Source records
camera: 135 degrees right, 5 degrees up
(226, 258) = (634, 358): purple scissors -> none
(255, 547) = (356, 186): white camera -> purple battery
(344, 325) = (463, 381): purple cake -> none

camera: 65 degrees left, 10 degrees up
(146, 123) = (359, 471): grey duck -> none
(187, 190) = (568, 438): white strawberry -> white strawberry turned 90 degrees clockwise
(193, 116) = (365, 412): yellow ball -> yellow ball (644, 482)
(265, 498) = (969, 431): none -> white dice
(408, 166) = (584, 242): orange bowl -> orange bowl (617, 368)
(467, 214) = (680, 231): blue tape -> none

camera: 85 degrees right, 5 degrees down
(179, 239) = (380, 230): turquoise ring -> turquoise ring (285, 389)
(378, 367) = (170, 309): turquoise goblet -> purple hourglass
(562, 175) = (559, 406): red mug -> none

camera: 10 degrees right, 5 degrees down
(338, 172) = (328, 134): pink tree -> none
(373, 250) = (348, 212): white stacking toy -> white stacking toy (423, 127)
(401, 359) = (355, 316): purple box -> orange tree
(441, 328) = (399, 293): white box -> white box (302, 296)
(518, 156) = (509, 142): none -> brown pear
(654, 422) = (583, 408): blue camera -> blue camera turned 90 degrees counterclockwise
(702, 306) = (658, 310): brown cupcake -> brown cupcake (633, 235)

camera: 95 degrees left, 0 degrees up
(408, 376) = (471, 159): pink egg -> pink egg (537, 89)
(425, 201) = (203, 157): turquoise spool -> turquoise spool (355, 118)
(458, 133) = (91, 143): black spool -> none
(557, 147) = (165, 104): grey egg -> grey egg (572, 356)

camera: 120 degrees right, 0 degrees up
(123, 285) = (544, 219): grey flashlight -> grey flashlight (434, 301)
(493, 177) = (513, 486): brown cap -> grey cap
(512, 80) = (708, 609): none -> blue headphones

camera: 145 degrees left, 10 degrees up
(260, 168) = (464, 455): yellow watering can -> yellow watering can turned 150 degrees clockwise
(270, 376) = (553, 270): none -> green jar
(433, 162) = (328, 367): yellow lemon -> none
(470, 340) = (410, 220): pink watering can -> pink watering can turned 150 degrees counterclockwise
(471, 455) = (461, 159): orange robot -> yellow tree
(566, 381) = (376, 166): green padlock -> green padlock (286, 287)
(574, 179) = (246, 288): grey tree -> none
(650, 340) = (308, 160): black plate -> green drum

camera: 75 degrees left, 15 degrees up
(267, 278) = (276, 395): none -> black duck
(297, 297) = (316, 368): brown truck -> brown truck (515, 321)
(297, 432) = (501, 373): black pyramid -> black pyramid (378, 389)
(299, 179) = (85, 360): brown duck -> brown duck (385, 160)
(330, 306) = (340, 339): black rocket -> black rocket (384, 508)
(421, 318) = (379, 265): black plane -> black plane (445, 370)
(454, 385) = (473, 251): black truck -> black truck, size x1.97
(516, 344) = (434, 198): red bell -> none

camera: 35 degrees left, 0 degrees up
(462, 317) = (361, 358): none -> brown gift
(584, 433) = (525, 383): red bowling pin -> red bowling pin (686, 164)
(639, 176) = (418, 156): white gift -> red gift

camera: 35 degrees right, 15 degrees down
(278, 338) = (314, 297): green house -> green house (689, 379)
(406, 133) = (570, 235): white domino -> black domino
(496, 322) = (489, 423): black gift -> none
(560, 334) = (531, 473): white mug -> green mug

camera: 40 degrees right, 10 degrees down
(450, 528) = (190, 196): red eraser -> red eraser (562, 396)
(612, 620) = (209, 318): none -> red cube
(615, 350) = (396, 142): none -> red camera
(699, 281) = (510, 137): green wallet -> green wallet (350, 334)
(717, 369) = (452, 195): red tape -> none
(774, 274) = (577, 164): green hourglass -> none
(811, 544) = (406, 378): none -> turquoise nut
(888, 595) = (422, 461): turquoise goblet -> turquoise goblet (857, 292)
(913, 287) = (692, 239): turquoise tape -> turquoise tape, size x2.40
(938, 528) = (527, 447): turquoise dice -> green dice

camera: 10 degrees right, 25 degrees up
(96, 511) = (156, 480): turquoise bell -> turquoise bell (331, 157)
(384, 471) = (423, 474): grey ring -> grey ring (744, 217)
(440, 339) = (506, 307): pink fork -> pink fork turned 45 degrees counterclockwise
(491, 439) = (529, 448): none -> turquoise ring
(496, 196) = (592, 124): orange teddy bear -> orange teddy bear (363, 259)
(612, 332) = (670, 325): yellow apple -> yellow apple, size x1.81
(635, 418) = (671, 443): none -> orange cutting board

> **REQUIRED WORK**:
For the records above, count the lines holding the word "green" and give only that number.

> **SOLUTION BELOW**:
8